= Provided material =
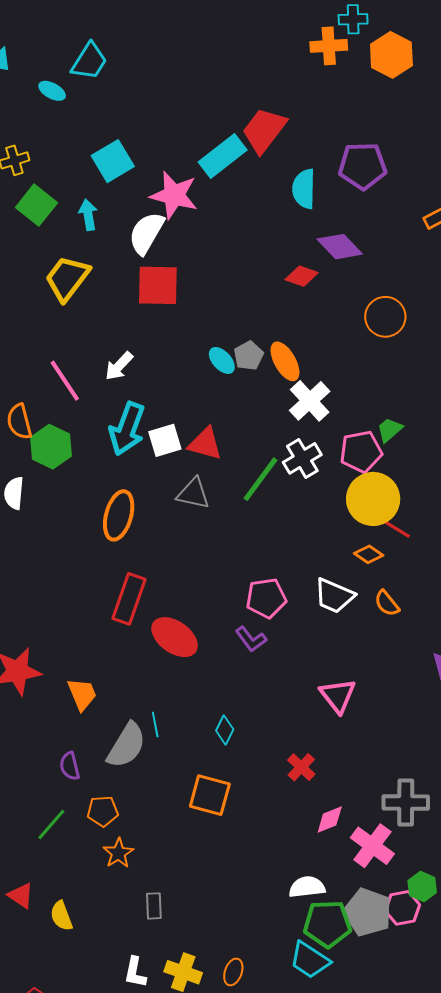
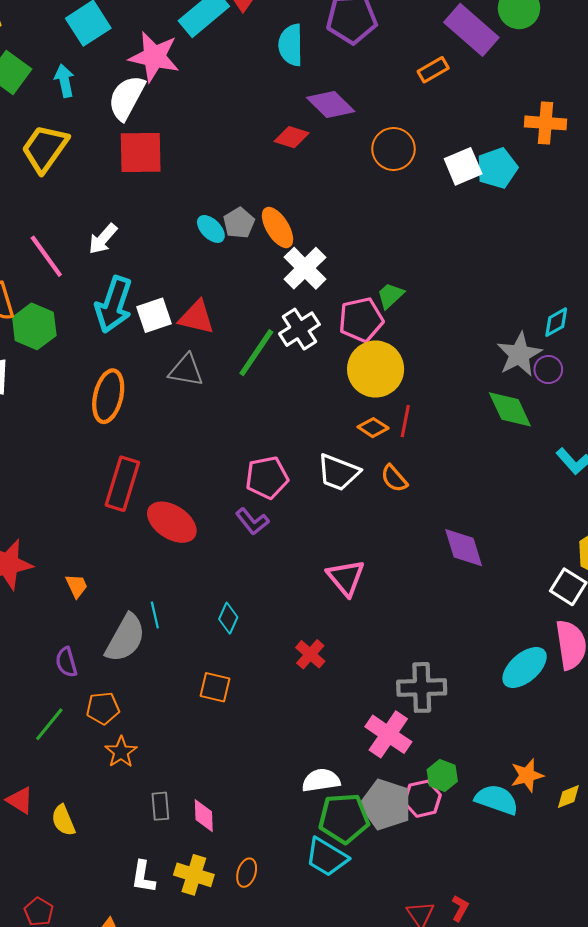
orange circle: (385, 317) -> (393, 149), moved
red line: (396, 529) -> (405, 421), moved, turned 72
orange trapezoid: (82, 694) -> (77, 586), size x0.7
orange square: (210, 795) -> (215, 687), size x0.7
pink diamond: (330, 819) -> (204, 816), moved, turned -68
* * *
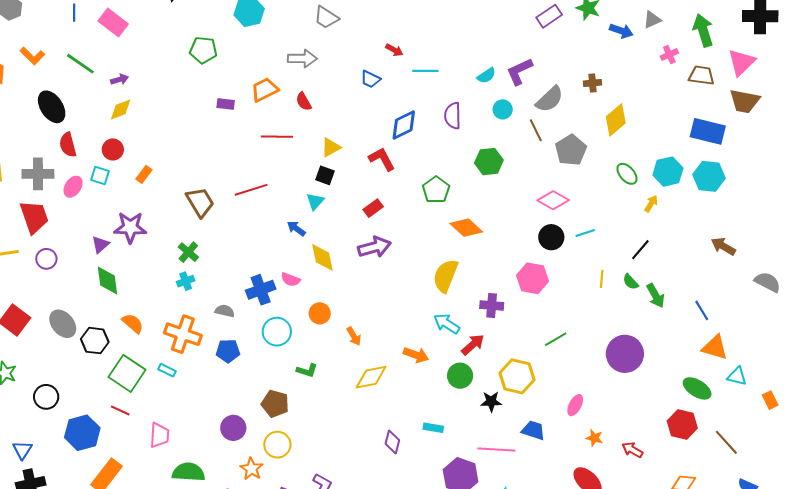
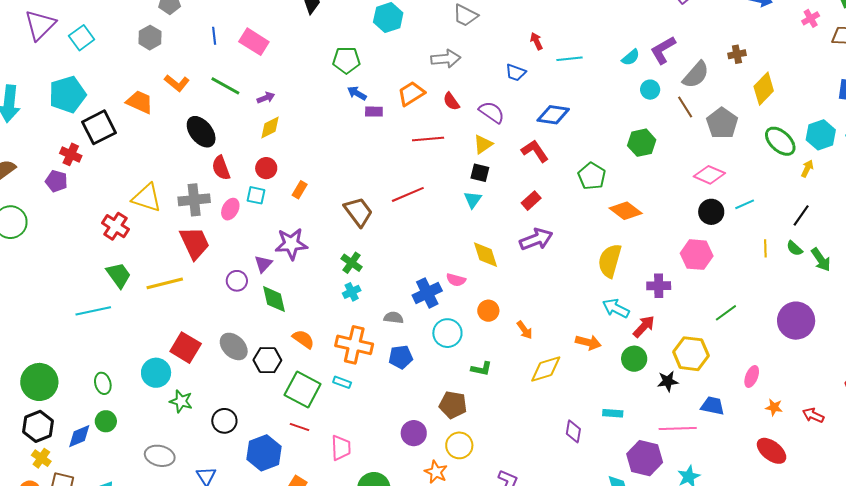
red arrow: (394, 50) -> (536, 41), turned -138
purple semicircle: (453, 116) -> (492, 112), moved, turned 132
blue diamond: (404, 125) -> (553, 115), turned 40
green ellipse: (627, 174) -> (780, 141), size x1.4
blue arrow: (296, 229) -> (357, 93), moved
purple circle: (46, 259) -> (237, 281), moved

= Action item =
Among the lines above, find the one with "orange circle: (385, 317)" and the one with "pink diamond: (330, 819)". Quote both and everything between them, exactly.

= Task answer =
orange circle: (385, 317) -> (393, 149), moved
red line: (396, 529) -> (405, 421), moved, turned 72
orange trapezoid: (82, 694) -> (77, 586), size x0.7
orange square: (210, 795) -> (215, 687), size x0.7
pink diamond: (330, 819) -> (204, 816), moved, turned -68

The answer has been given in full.